## GOAL
Return each line of the records below that contains the string "kern". Uppercase and lowercase letters count as different.

## MATERIAL FOR THIS TASK
----

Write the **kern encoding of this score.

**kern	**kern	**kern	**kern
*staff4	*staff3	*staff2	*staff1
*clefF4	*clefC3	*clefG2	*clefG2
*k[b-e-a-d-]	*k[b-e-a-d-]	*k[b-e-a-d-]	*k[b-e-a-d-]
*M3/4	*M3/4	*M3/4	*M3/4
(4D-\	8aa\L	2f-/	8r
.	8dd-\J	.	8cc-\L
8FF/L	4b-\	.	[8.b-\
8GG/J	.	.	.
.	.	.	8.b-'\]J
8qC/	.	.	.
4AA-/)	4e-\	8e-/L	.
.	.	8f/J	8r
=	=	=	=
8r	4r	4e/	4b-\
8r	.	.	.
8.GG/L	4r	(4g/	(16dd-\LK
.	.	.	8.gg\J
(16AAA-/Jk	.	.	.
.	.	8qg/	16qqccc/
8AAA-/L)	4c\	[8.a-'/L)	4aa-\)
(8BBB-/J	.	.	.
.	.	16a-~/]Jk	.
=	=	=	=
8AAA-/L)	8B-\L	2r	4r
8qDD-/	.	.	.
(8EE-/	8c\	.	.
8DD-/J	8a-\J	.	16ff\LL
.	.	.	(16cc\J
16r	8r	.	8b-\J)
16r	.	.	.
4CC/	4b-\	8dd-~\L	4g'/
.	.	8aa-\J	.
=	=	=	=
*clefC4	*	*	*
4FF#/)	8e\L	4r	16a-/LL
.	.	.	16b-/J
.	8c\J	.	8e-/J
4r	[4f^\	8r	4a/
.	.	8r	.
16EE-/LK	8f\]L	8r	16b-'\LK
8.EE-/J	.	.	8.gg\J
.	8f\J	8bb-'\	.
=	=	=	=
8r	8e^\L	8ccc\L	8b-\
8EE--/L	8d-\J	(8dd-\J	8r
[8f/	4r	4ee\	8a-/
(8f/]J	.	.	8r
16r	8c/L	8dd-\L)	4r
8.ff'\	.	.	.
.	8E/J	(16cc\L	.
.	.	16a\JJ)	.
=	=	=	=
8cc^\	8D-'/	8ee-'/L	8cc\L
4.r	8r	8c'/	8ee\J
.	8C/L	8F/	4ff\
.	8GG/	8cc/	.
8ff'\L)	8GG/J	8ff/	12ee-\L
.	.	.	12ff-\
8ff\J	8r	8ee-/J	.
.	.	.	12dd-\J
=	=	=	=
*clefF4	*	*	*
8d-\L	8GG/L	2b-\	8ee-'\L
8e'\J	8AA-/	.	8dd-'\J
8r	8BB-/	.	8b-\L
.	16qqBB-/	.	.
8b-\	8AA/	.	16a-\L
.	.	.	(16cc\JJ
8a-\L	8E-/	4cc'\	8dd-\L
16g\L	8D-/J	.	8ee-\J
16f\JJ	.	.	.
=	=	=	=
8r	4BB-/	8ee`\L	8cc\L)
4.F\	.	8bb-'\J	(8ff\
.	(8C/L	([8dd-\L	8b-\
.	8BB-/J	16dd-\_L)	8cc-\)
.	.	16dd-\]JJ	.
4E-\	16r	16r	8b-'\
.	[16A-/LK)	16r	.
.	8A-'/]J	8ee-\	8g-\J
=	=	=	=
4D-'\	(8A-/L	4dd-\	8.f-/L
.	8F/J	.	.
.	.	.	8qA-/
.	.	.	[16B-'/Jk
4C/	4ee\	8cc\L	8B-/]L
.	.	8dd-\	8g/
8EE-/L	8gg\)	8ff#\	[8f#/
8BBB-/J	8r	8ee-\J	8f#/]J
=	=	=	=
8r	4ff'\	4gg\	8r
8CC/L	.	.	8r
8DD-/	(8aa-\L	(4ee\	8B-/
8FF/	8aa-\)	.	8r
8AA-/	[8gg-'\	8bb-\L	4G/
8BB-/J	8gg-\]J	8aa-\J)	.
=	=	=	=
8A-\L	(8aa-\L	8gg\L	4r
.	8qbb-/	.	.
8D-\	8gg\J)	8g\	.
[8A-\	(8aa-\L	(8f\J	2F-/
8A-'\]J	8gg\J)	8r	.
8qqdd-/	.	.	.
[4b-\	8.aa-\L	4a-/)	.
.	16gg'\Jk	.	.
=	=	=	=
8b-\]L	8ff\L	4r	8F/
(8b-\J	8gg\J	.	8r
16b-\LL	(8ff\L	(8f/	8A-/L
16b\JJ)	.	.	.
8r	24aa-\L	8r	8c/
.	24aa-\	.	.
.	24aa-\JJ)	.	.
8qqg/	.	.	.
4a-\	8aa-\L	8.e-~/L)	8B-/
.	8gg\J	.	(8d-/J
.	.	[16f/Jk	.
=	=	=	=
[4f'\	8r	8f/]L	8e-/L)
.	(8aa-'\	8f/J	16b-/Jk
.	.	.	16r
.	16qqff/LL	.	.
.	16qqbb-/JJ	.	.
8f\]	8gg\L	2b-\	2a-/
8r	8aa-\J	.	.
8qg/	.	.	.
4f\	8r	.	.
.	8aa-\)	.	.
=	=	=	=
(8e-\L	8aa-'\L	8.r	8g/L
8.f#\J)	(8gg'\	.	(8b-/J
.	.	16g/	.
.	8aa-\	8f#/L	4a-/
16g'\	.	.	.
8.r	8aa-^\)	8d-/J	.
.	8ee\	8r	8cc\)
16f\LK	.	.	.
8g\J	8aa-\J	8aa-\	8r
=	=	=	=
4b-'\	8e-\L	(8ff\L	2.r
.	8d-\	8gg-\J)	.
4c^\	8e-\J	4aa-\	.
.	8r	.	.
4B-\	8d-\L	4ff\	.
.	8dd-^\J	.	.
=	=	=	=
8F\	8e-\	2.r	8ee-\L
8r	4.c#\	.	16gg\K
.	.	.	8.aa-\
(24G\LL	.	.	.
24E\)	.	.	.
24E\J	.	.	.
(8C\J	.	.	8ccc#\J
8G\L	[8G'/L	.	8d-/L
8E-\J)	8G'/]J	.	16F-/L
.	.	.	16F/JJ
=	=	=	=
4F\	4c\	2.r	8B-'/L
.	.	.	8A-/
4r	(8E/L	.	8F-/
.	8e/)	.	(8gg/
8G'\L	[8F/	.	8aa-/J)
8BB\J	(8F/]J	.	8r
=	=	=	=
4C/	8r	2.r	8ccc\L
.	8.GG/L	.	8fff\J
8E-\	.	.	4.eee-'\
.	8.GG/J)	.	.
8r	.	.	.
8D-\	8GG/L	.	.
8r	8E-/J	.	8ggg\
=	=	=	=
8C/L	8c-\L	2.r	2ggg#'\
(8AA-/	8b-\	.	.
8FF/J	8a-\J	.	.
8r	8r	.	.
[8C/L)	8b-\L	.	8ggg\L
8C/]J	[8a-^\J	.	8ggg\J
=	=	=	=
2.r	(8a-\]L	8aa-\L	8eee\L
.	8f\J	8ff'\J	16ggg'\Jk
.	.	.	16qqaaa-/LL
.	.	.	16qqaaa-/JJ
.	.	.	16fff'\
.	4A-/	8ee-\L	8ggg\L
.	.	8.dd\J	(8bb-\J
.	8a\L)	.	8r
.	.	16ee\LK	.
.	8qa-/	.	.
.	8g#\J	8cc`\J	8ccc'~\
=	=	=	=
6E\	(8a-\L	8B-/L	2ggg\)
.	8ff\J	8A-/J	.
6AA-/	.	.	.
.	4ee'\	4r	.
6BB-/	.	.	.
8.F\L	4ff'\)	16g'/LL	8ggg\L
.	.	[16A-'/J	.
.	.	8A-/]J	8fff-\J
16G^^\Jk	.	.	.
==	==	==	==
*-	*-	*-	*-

----

## WRITTEN ANSWER
Write the **kern encoding of this score.
**kern	**kern	**kern	**kern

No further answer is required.